_RECORDS PROVIDED:_
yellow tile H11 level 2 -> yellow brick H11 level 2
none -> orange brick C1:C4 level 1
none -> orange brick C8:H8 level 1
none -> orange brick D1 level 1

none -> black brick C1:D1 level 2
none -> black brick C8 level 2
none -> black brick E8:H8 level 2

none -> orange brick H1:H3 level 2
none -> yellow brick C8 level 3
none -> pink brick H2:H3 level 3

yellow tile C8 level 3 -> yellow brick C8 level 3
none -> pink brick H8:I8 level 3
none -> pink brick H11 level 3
--
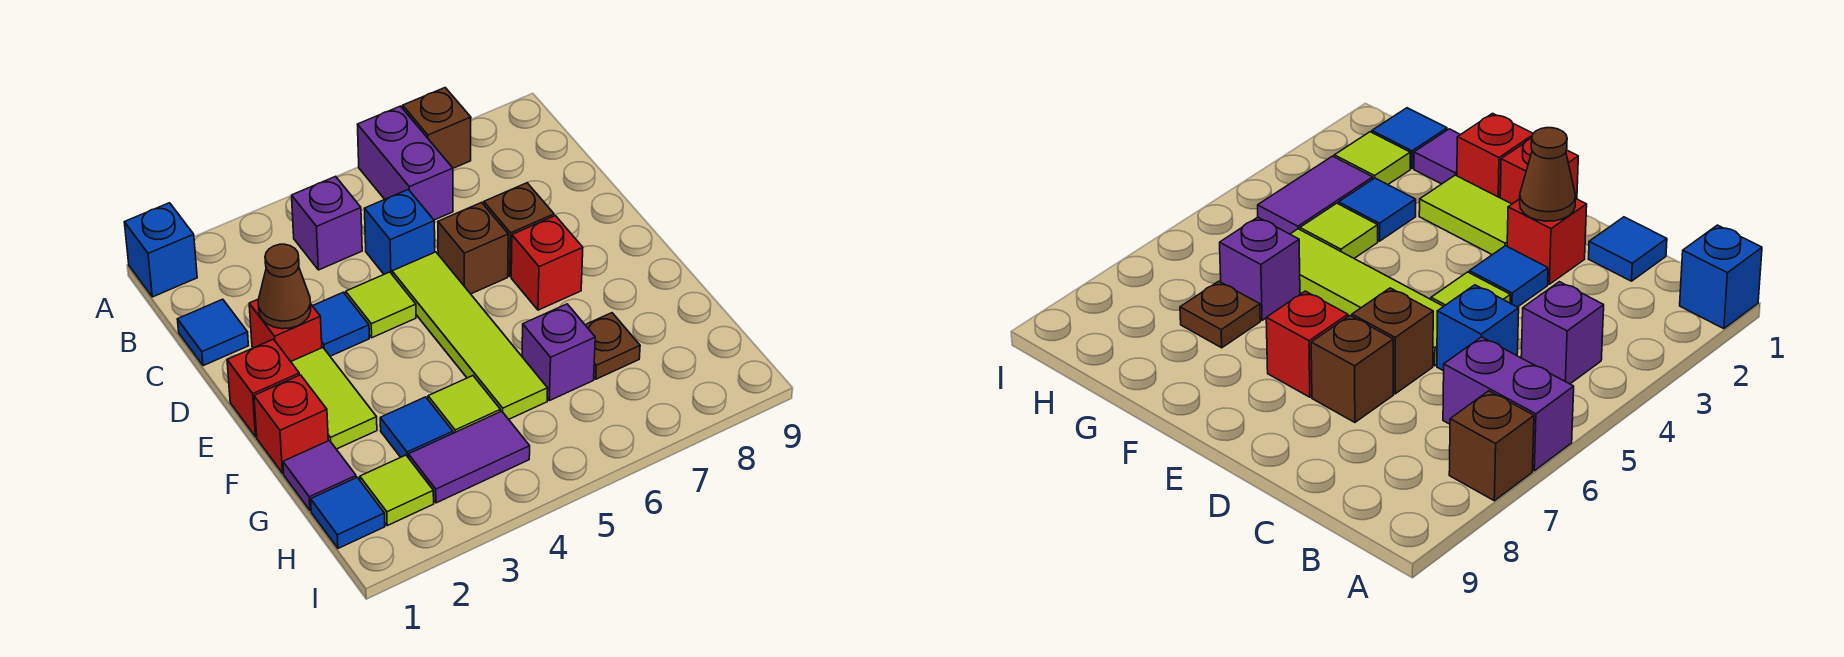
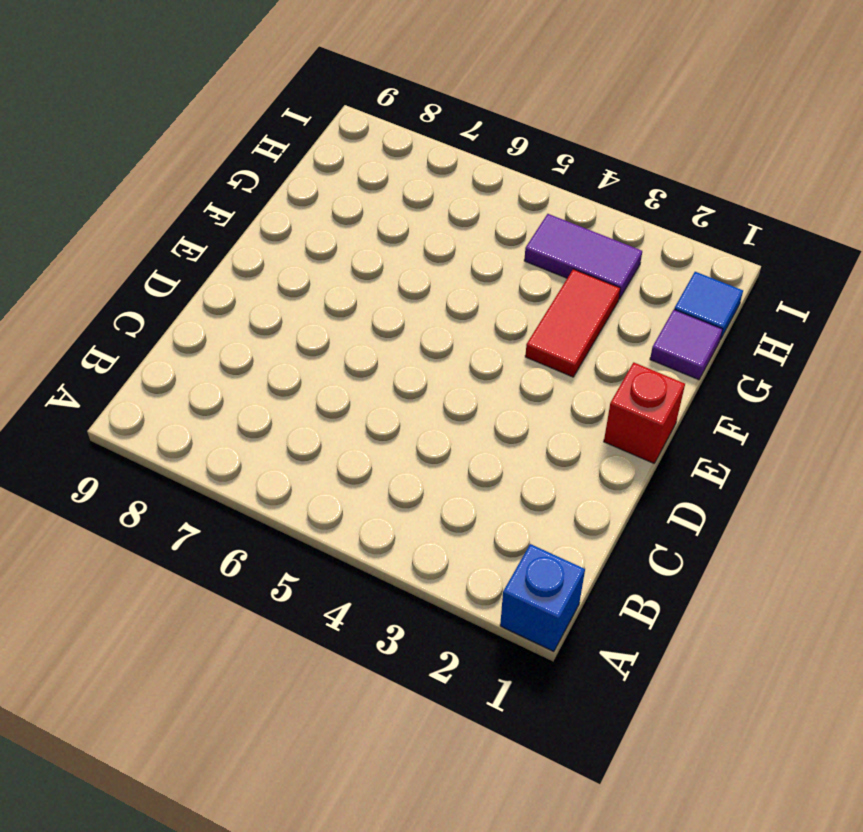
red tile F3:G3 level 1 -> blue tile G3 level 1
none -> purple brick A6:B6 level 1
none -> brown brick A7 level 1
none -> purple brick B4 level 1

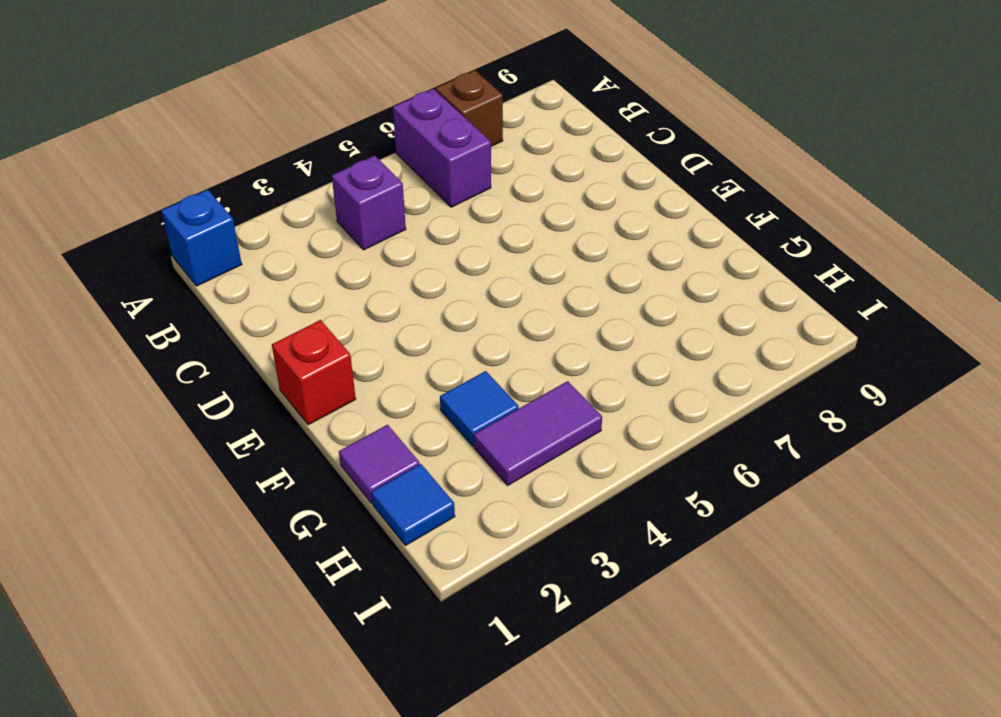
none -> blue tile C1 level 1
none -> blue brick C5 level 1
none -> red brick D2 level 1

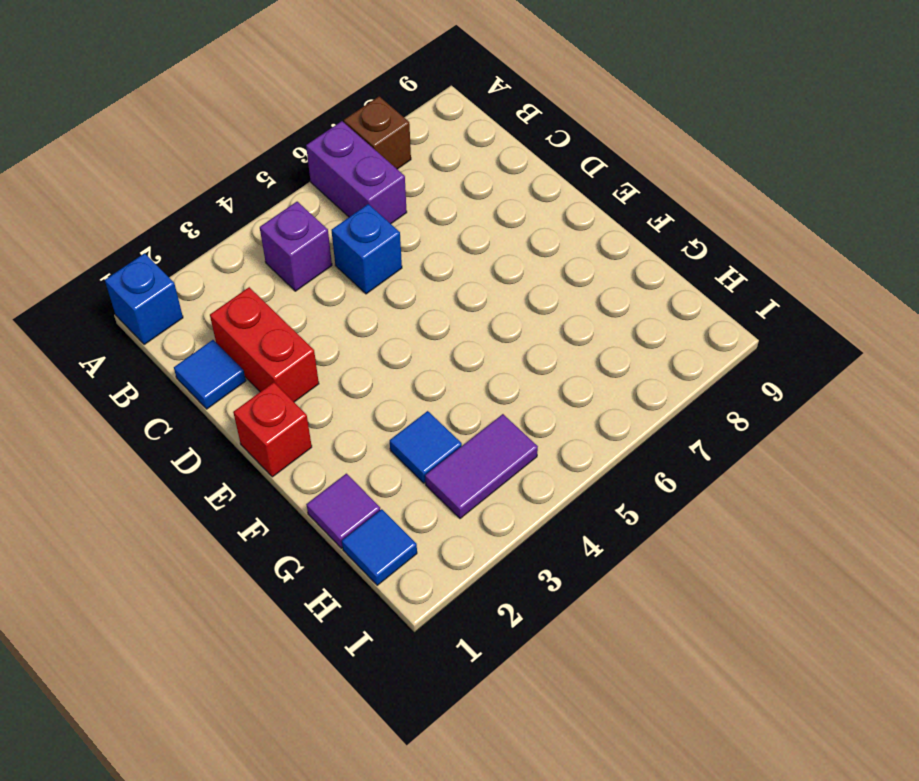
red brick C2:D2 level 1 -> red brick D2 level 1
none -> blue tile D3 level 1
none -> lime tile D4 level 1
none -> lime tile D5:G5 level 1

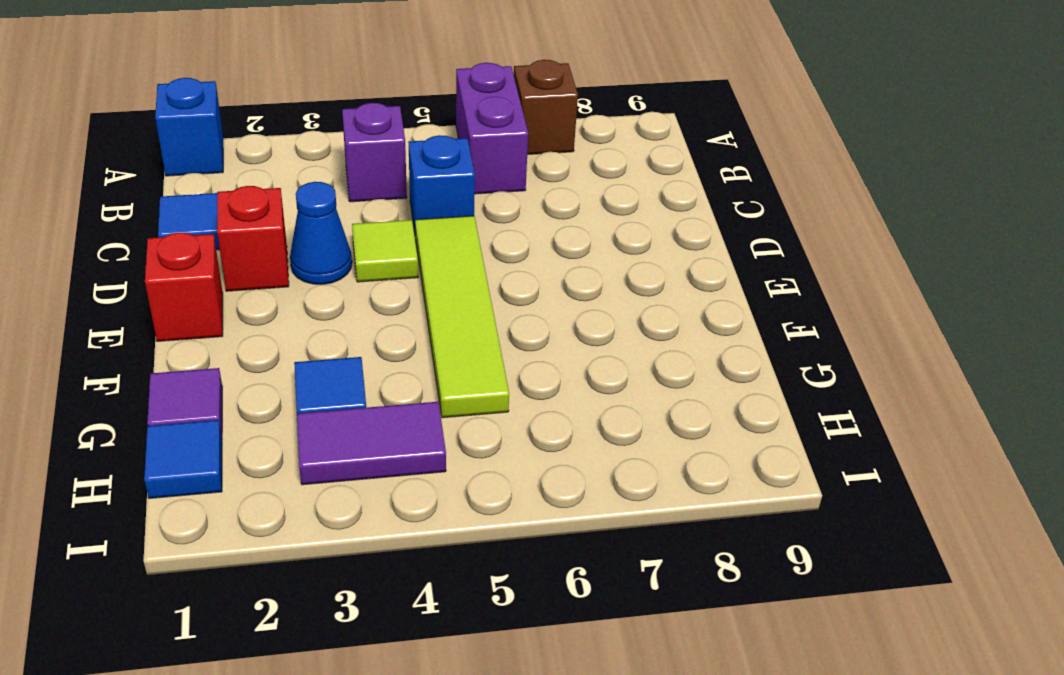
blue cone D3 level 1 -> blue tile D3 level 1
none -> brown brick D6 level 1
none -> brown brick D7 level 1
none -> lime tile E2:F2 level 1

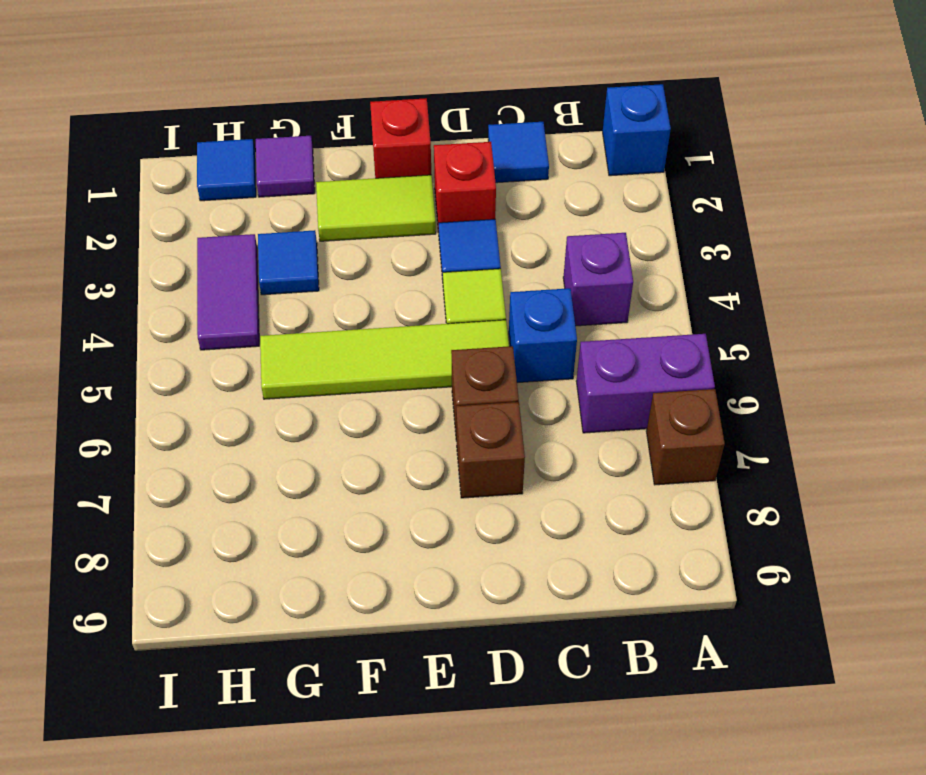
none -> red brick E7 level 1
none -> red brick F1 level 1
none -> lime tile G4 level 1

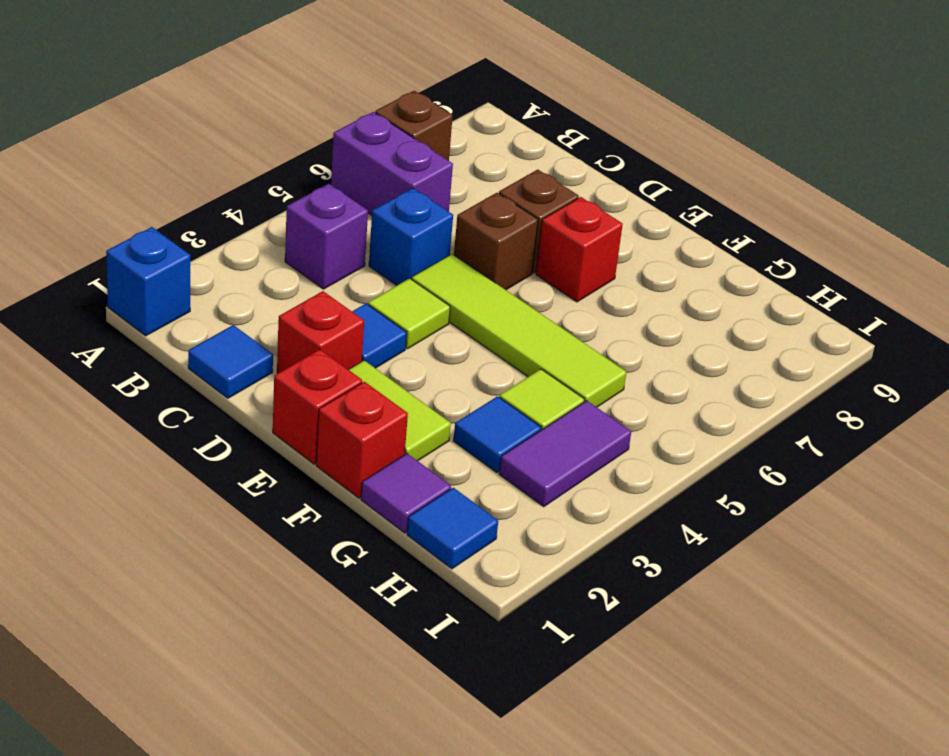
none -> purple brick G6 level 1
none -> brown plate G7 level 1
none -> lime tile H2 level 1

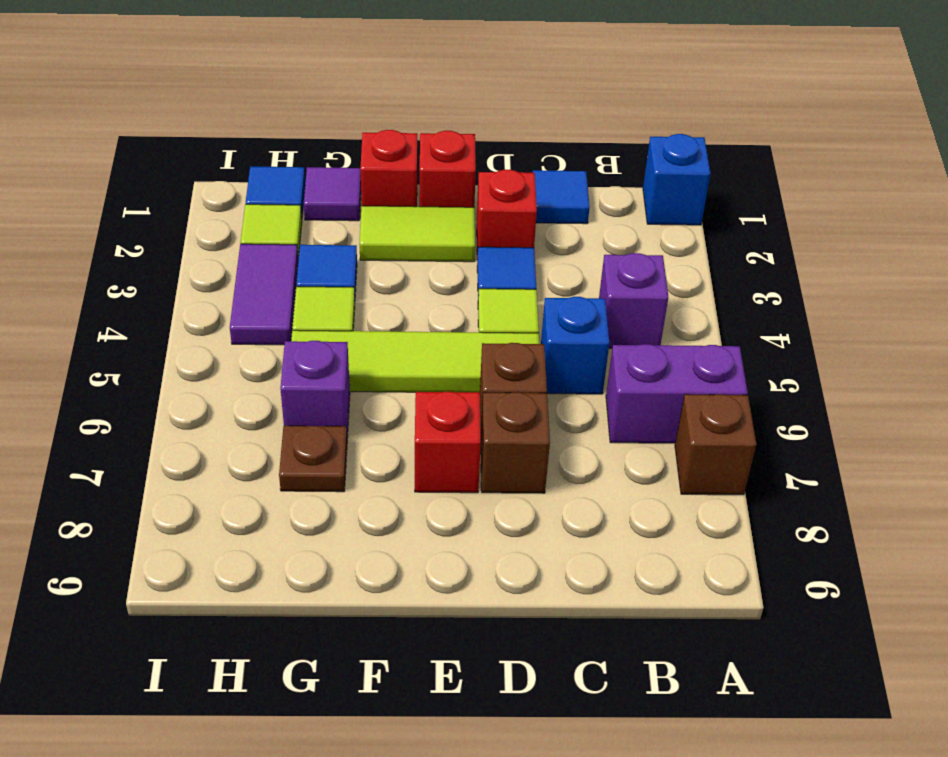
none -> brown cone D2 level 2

_WHAT THE EXERCISE ASKS:_ Search the listing above for the lines with "none -> orange brick D1 level 1" and "none -> pink brick H11 level 3", then output those lines and all lines between them exactly.

_ANSWER BOX:_
none -> orange brick D1 level 1

none -> black brick C1:D1 level 2
none -> black brick C8 level 2
none -> black brick E8:H8 level 2

none -> orange brick H1:H3 level 2
none -> yellow brick C8 level 3
none -> pink brick H2:H3 level 3

yellow tile C8 level 3 -> yellow brick C8 level 3
none -> pink brick H8:I8 level 3
none -> pink brick H11 level 3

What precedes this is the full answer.